*WHAT TO PRODUCE*. Starting at the top of the entries below, set down every line exactly, please, until you reach the line with "SONAR3 pin VCC: GND -> 5V", which is included too.

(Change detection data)
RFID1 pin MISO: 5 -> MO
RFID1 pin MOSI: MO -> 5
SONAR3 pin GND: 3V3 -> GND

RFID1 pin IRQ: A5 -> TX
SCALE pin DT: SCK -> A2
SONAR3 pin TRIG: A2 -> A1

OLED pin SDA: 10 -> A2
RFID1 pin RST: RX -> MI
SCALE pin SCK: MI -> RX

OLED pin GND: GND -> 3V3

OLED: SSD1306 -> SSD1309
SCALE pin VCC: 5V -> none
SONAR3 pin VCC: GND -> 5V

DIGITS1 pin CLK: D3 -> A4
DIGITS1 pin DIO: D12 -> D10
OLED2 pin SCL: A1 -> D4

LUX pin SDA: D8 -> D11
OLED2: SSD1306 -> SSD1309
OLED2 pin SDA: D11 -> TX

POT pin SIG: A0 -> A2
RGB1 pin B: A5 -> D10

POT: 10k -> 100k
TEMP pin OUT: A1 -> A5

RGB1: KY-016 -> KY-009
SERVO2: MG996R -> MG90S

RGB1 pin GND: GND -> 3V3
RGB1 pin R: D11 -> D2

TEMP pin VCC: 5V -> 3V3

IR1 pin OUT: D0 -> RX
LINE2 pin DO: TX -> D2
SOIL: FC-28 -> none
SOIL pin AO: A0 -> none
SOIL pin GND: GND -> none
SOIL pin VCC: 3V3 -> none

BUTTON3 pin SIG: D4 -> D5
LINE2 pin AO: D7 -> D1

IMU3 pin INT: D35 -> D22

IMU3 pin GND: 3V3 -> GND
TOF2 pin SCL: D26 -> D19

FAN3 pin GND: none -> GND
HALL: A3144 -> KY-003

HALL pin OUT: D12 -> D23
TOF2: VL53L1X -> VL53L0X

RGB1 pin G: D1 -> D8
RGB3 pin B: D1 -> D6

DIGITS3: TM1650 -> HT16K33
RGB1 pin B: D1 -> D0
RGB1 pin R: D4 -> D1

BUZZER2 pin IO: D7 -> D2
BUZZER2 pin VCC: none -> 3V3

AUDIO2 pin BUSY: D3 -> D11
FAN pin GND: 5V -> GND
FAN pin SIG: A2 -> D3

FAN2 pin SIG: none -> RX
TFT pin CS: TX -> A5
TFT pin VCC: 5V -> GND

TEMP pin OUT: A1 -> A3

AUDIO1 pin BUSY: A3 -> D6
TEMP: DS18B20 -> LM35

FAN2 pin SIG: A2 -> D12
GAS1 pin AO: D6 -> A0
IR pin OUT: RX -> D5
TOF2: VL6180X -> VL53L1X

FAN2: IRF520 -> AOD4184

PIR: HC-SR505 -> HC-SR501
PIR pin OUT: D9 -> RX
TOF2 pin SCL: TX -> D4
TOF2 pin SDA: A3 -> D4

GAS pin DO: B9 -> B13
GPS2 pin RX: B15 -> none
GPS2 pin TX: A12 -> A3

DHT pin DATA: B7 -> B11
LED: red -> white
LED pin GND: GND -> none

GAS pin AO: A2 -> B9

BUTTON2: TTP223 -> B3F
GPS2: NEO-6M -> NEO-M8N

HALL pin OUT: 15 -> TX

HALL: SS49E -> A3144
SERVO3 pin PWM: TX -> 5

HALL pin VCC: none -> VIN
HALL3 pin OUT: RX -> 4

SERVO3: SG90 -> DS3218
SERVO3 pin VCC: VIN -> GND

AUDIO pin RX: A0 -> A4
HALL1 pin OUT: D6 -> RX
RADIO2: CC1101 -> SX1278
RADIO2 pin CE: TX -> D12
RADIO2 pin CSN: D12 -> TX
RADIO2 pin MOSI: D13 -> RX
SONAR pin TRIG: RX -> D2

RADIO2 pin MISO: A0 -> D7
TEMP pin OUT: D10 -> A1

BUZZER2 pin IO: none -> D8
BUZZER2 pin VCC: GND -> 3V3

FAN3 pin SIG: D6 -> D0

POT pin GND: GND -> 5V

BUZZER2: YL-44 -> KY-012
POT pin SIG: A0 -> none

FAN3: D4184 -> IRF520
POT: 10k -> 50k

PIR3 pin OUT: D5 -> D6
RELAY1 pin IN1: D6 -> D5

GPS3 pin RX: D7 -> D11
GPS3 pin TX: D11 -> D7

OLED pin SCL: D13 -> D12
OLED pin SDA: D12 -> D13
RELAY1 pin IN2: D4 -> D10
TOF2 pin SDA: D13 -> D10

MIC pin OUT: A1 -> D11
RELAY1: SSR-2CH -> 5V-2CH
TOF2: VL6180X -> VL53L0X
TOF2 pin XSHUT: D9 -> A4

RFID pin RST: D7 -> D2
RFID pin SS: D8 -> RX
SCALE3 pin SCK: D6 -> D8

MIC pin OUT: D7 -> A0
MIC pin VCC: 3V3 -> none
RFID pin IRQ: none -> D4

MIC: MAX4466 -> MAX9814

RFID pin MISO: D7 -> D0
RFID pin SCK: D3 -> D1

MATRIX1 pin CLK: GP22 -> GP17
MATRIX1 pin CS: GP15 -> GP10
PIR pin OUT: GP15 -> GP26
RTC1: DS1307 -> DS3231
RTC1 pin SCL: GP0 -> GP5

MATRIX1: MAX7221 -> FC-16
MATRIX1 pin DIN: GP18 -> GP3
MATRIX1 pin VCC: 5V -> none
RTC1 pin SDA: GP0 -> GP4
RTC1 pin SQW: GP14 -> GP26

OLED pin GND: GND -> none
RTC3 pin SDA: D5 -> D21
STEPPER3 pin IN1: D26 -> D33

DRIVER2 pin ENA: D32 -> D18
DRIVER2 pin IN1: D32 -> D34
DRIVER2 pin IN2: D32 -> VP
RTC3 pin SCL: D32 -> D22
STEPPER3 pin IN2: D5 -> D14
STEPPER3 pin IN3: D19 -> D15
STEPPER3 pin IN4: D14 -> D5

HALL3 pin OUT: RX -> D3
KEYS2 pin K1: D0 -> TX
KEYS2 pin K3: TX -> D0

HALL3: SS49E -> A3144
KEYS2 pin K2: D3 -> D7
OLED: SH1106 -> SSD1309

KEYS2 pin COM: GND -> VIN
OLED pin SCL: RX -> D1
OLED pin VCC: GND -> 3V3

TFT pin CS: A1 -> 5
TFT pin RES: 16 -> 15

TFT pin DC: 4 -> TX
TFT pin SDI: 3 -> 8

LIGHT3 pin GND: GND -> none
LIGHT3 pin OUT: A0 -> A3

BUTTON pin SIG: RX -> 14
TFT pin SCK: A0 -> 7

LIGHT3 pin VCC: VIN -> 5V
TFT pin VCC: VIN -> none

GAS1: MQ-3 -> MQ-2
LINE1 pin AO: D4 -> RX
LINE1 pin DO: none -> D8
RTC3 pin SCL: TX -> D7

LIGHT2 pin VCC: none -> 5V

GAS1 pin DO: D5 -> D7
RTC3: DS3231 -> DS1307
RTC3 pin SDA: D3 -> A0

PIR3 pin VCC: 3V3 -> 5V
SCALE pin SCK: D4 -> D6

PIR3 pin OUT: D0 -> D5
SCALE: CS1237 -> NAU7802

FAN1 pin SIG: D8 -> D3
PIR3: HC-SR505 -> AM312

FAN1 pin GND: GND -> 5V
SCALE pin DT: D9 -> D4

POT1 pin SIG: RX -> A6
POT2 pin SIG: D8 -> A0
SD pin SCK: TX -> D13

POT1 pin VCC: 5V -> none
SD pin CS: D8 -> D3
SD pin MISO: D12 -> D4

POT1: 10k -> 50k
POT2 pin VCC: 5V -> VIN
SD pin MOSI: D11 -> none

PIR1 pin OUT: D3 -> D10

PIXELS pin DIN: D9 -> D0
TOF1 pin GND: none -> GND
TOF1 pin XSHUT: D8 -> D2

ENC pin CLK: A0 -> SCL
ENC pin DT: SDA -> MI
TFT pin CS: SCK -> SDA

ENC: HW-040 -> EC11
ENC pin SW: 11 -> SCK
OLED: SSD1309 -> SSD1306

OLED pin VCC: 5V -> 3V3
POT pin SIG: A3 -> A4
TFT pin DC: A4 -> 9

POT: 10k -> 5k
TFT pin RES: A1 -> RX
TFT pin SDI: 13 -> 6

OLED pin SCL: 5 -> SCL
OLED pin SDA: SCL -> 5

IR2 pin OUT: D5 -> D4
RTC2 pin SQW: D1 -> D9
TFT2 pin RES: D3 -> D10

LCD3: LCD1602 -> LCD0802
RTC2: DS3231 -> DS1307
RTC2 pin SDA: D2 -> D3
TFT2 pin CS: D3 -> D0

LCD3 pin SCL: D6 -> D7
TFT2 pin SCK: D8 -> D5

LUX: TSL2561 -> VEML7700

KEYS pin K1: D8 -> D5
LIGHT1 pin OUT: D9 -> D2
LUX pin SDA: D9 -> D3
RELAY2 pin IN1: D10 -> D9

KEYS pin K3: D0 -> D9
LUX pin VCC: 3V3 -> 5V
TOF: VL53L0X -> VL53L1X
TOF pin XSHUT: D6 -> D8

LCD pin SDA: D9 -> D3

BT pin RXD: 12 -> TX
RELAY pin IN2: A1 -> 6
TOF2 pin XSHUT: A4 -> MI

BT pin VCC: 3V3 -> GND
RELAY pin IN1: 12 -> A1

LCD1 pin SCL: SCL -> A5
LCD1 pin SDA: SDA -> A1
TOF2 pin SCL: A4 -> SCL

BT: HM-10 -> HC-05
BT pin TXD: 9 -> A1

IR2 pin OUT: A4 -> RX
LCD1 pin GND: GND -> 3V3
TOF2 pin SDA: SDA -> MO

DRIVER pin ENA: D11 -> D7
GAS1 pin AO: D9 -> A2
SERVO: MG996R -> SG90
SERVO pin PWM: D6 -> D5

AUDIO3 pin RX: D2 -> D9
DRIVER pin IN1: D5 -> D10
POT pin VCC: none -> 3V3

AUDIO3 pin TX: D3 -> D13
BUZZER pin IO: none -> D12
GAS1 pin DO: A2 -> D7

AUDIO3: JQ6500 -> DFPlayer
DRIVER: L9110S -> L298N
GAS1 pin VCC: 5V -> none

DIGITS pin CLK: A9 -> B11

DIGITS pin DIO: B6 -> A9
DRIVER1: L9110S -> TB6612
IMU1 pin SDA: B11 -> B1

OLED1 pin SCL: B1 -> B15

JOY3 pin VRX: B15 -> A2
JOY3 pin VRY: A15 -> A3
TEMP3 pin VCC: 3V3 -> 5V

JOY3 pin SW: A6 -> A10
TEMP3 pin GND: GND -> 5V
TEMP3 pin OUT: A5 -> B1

*RESPONSE TO THE TASK*.
RFID1 pin MISO: 5 -> MO
RFID1 pin MOSI: MO -> 5
SONAR3 pin GND: 3V3 -> GND

RFID1 pin IRQ: A5 -> TX
SCALE pin DT: SCK -> A2
SONAR3 pin TRIG: A2 -> A1

OLED pin SDA: 10 -> A2
RFID1 pin RST: RX -> MI
SCALE pin SCK: MI -> RX

OLED pin GND: GND -> 3V3

OLED: SSD1306 -> SSD1309
SCALE pin VCC: 5V -> none
SONAR3 pin VCC: GND -> 5V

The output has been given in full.